### [REQUIREMENT]
Up to and including the final line, retype each line of the records below, starting with the one that contains "green plane: 2 -> 0".

(DATA SHOWN begins)

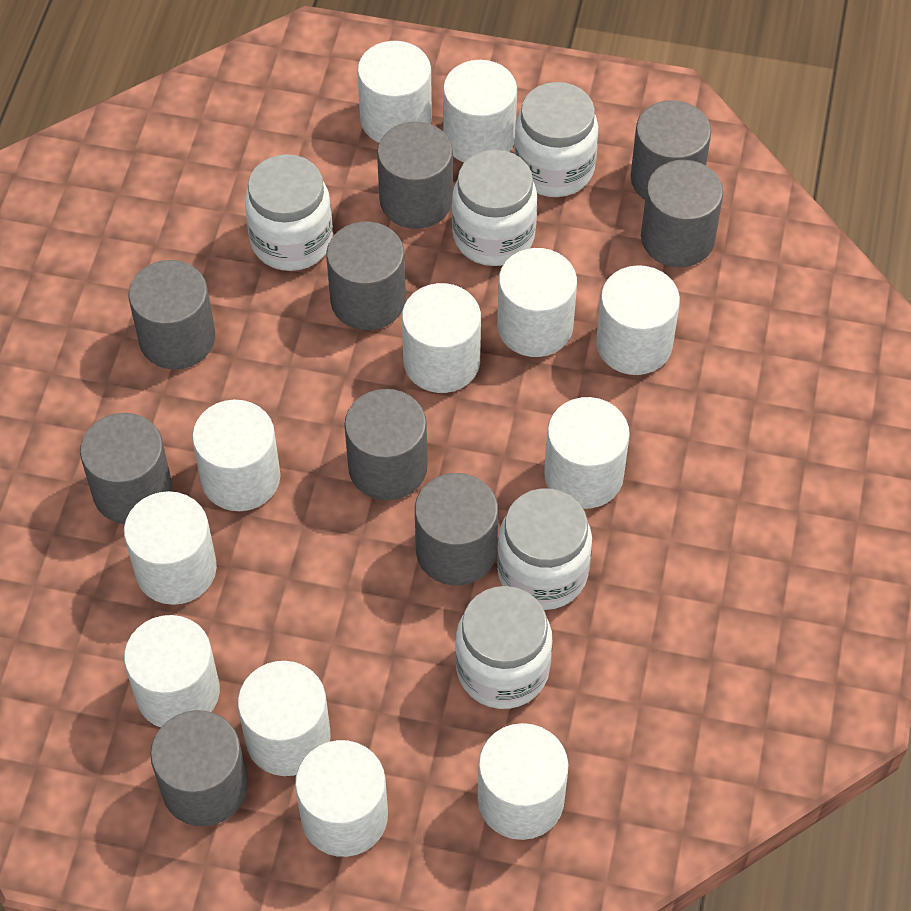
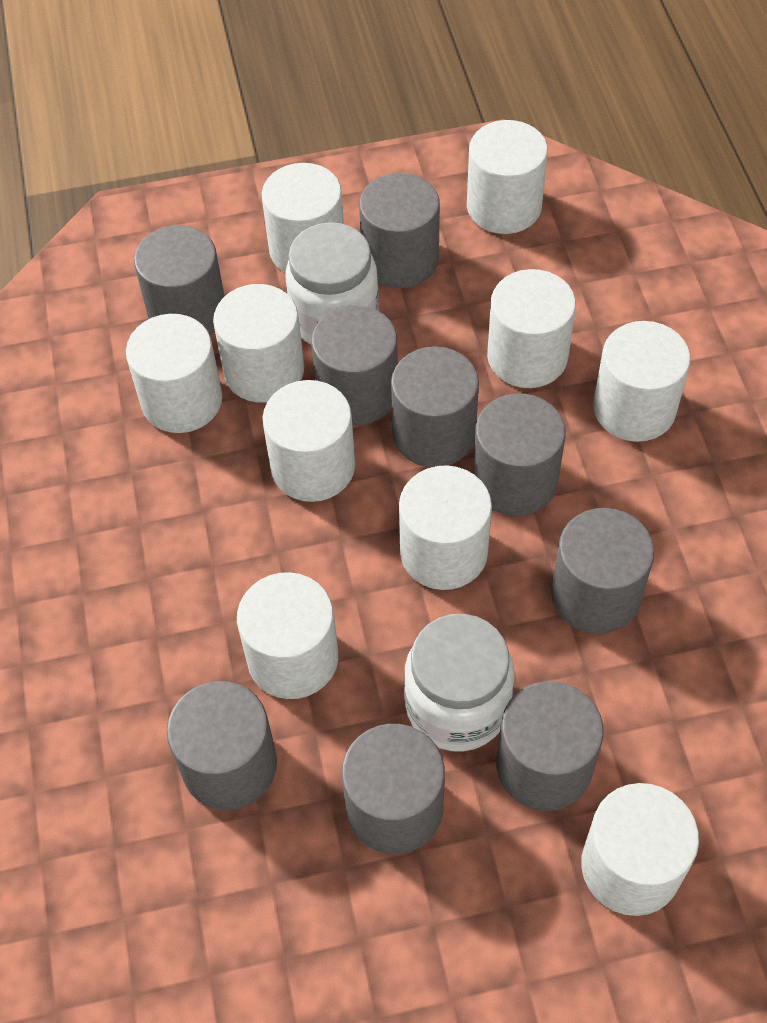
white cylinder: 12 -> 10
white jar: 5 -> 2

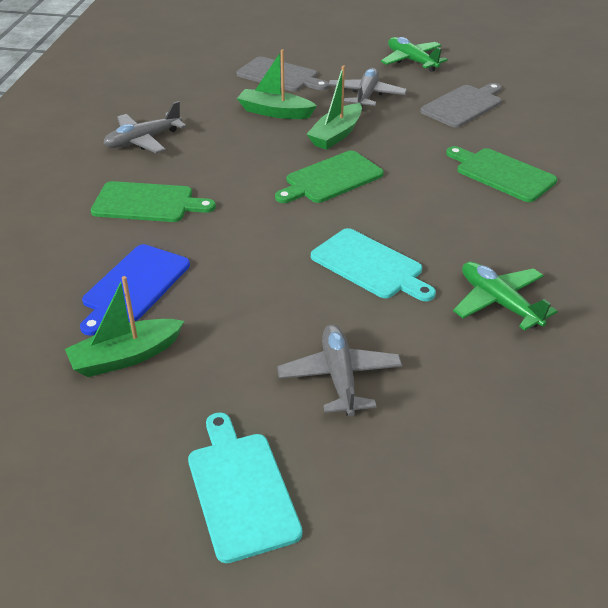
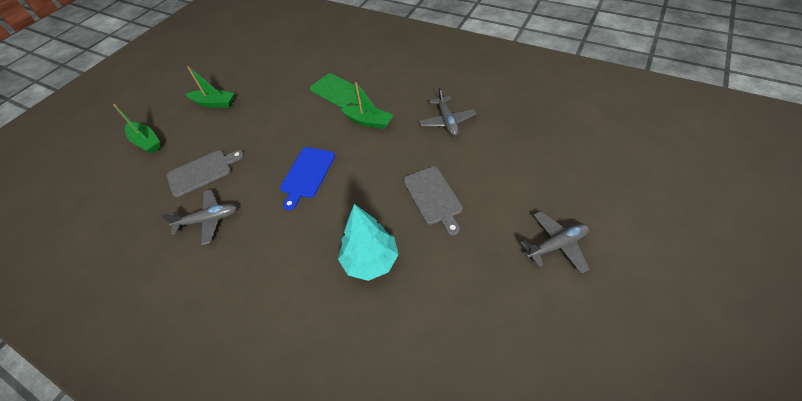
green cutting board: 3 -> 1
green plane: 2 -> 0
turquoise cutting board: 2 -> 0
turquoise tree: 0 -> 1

(DATA SHOWN ends)

### [REPLY]
green plane: 2 -> 0
turquoise cutting board: 2 -> 0
turquoise tree: 0 -> 1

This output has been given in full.